◆ **RECORDED INFORMATION**:
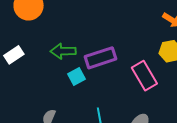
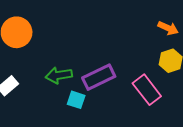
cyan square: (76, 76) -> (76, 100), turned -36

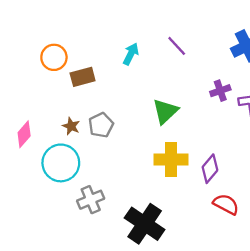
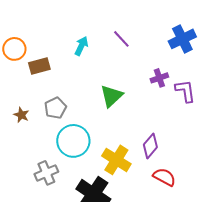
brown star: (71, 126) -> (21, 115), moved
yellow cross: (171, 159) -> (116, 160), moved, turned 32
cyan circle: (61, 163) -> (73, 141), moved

---

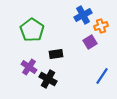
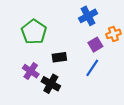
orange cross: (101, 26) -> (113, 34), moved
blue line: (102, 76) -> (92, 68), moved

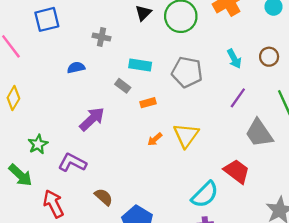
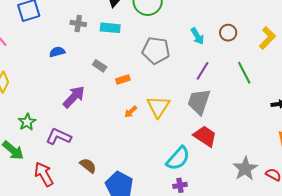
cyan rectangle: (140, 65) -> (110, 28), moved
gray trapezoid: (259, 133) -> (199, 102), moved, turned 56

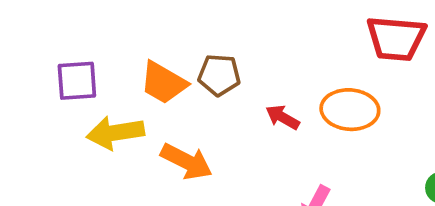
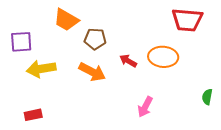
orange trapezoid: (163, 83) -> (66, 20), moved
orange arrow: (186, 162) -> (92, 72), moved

◆ **REQUIREMENT**: Starting at the line containing "cyan square: (76, 76)" and stopping at the line containing "cyan circle: (61, 163) -> (73, 141), moved", output every line above exactly, both ends included, with pictures omitted.

◆ **SOLUTION FOR THIS EXERCISE**:
cyan square: (76, 76) -> (76, 100), turned -36

brown star: (71, 126) -> (21, 115), moved
yellow cross: (171, 159) -> (116, 160), moved, turned 32
cyan circle: (61, 163) -> (73, 141), moved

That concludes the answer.